━━ Task material ━━

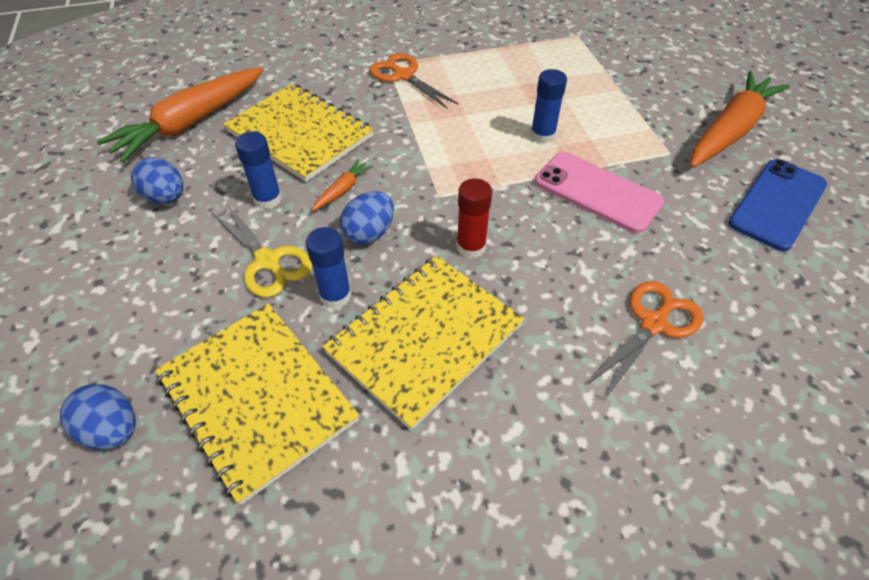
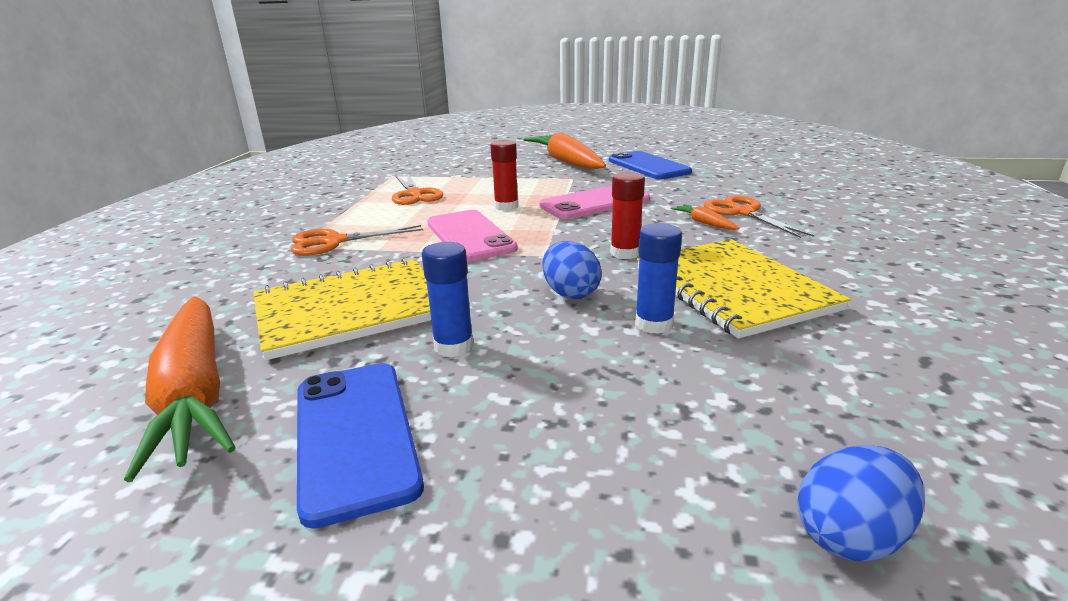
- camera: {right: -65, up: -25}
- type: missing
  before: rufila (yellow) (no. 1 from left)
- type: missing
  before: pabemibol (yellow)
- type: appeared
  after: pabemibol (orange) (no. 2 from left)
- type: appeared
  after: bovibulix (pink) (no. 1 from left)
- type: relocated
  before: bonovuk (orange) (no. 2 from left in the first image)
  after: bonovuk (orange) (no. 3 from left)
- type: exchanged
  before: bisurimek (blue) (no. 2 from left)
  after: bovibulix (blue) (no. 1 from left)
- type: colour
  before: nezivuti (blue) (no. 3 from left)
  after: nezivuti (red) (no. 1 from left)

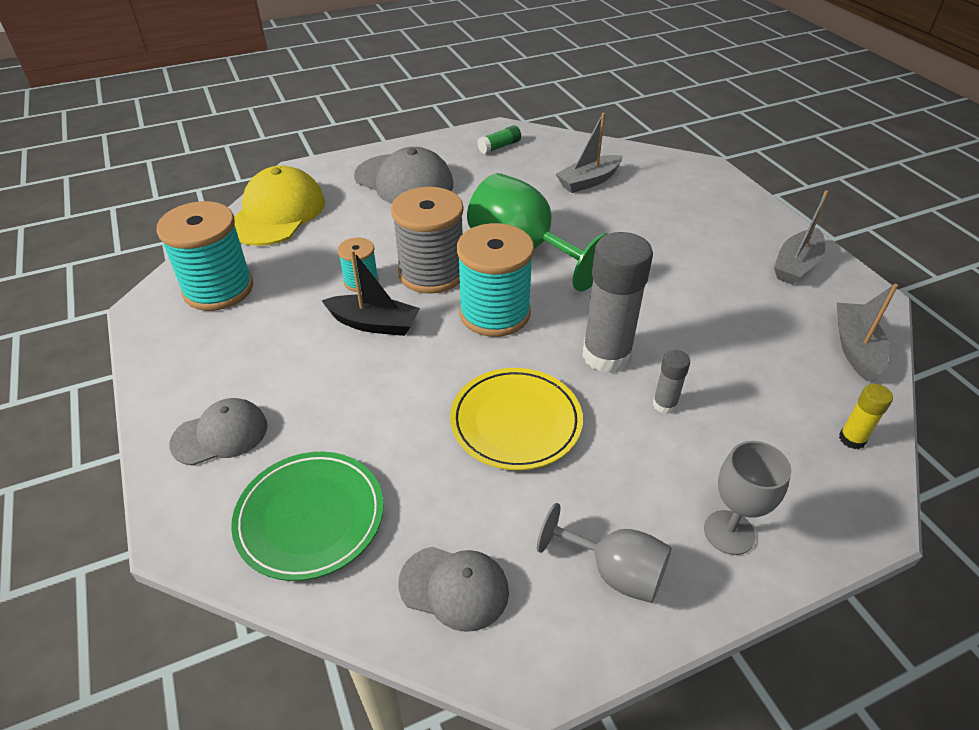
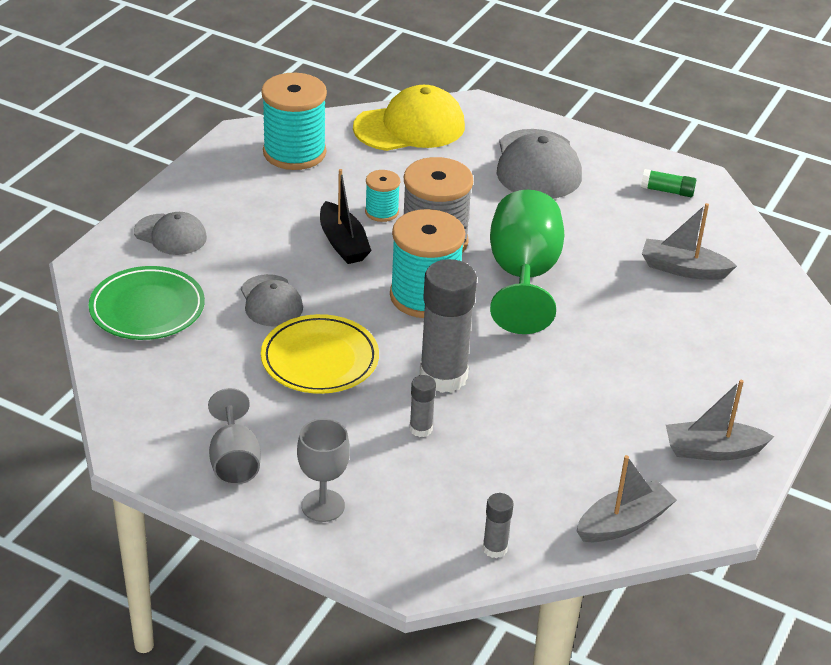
- camera: {right: 50, up: -5}
- type: relocated
  before: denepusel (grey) (no. 3 from left in the first image)
  after: denepusel (grey) (no. 2 from left)
- type: colour
  before: nezivuti (yellow)
  after: nezivuti (grey) (no. 3 from left)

━━━

## Task to complete
Lines holding the string "pabemibol": find them in the listing above and copy each one.

## Response
  before: pabemibol (yellow)
  after: pabemibol (orange) (no. 2 from left)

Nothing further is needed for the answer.